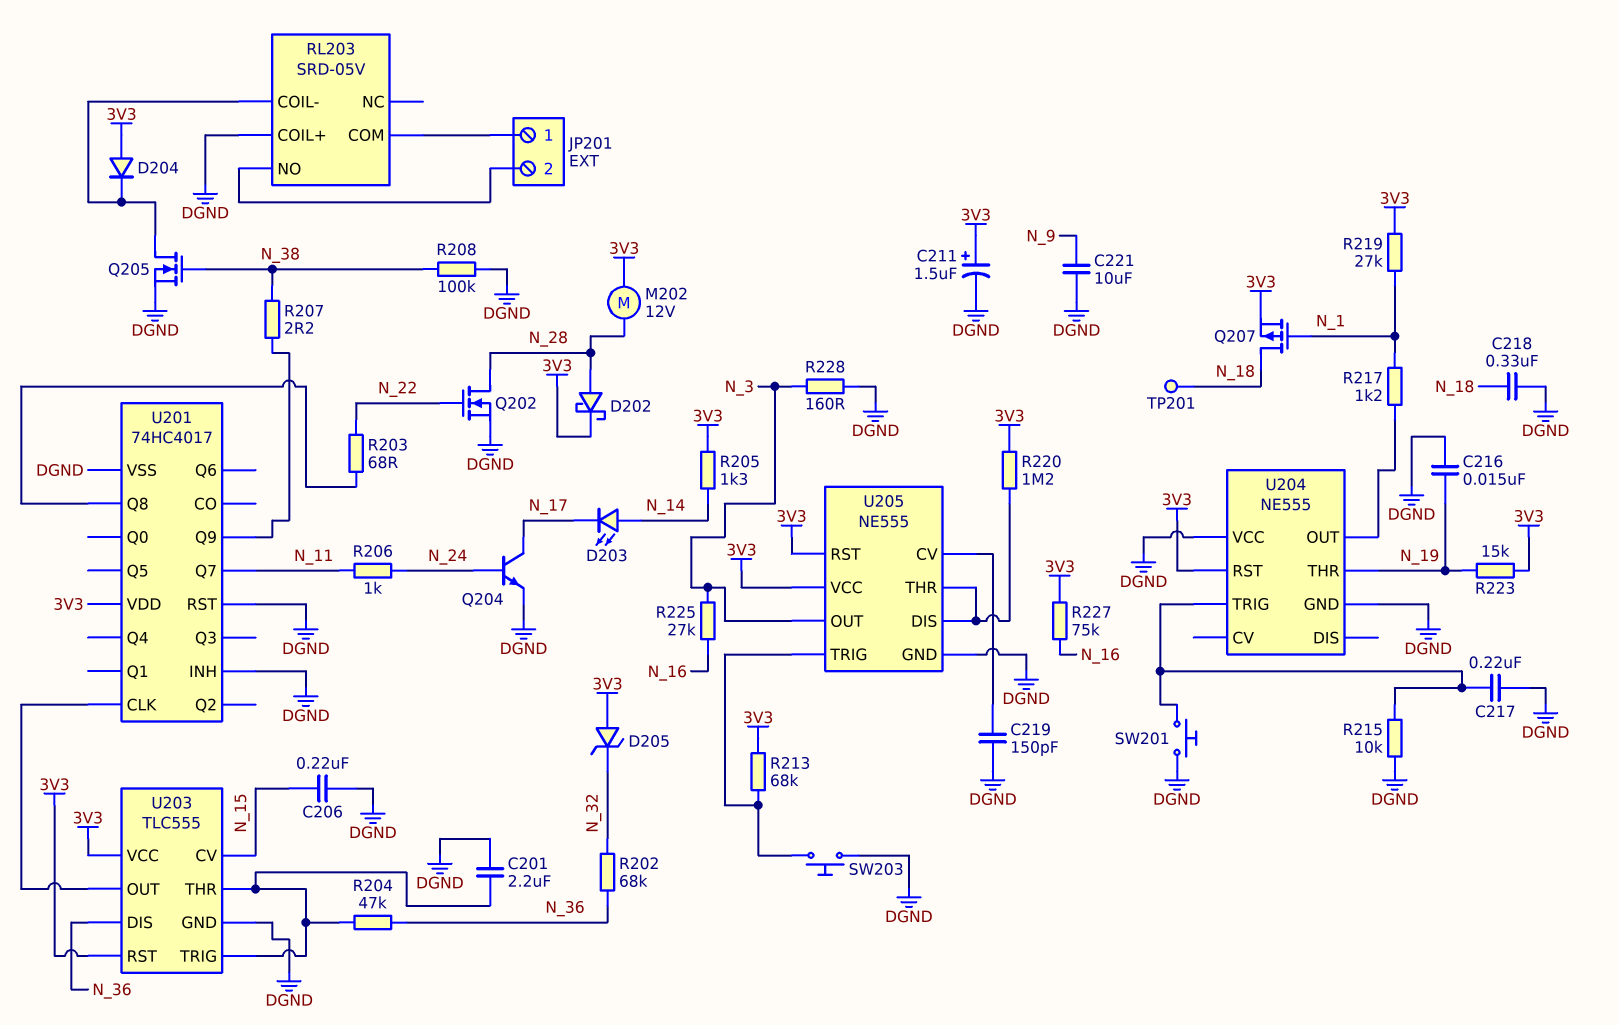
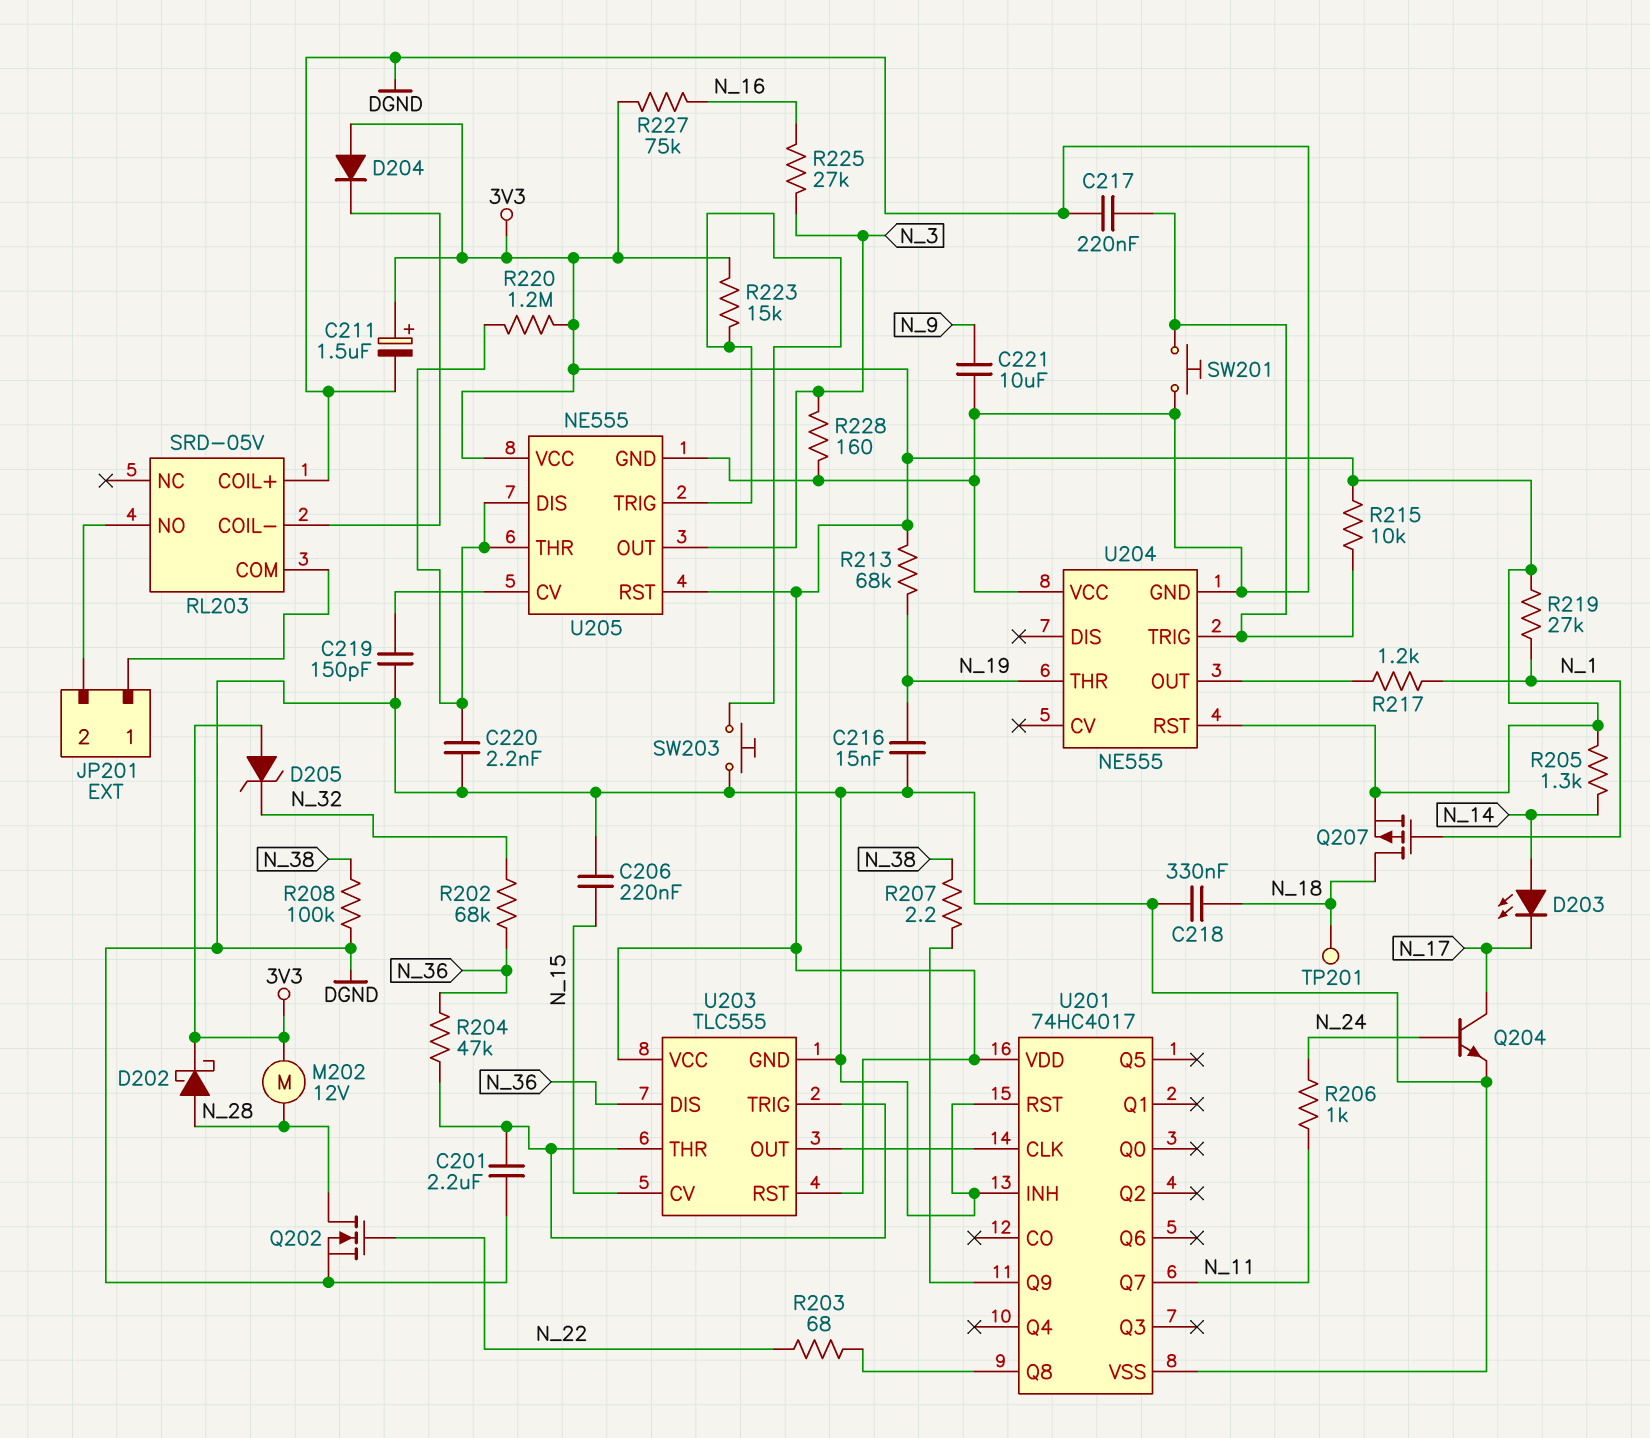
C220: none -> 2.2nF (DGND, U205/DIS)
Q205: NMOS (G N_38, D RL203/COIL-, S DGND) -> none
R213: 68k (3V3, U205/TRIG) -> 68k (3V3, N_19)
R215: 10k (DGND, U204/TRIG) -> 10k (3V3, U204/TRIG)
R223: 15k (3V3, N_19) -> 15k (3V3, U205/TRIG)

※ ※ ※

Instructions to follow:
Among the records above, find each line holding "DGND" and list it.

Result of this exercise:
C220: none -> 2.2nF (DGND, U205/DIS)
Q205: NMOS (G N_38, D RL203/COIL-, S DGND) -> none
R215: 10k (DGND, U204/TRIG) -> 10k (3V3, U204/TRIG)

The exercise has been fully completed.